=== Study material ===
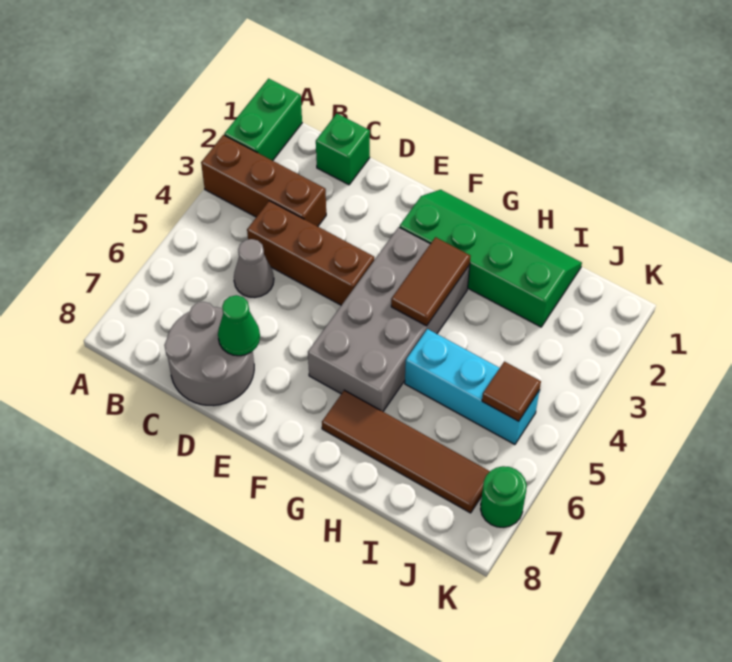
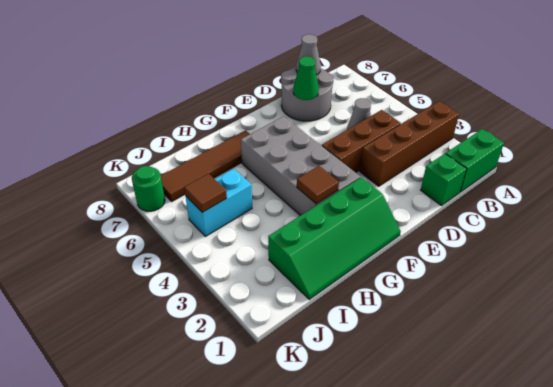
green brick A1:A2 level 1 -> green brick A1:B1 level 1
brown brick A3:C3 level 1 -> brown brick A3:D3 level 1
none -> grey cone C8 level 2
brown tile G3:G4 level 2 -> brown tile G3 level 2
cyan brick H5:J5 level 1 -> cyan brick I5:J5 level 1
===
=== Study material ===
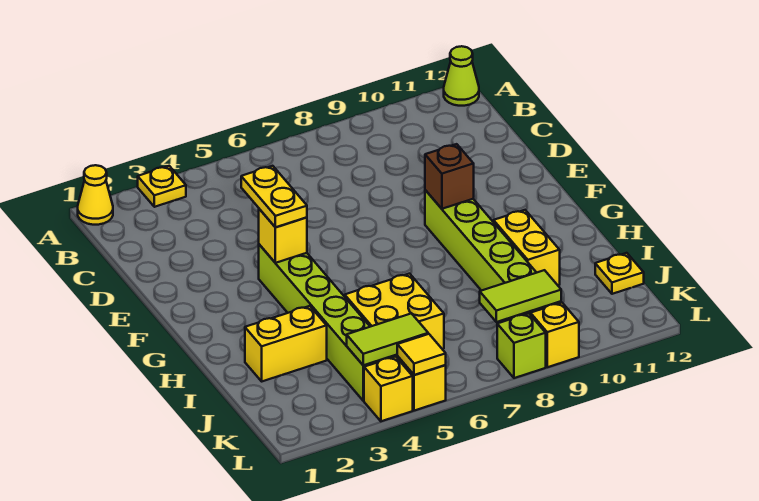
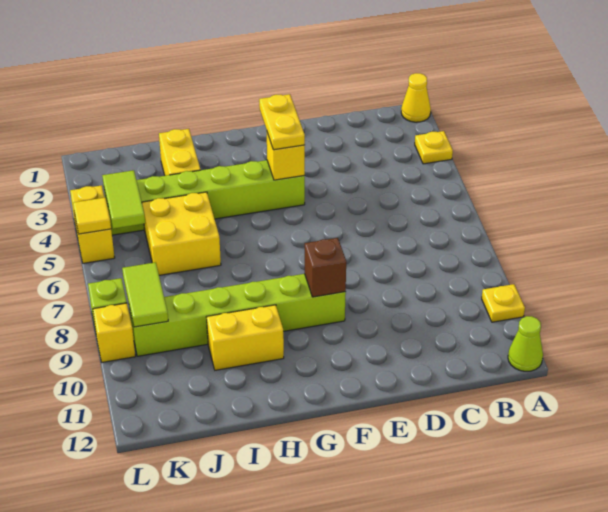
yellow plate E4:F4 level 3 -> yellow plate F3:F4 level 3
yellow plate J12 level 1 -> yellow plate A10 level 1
===
■ Required action: Could you repeat exactly the lines above from the line with "none -> grey cone C8 level 2" up to and including the line with "cyan brick H5:J5", and only those?

■ Solution for this exercise:
none -> grey cone C8 level 2
brown tile G3:G4 level 2 -> brown tile G3 level 2
cyan brick H5:J5 level 1 -> cyan brick I5:J5 level 1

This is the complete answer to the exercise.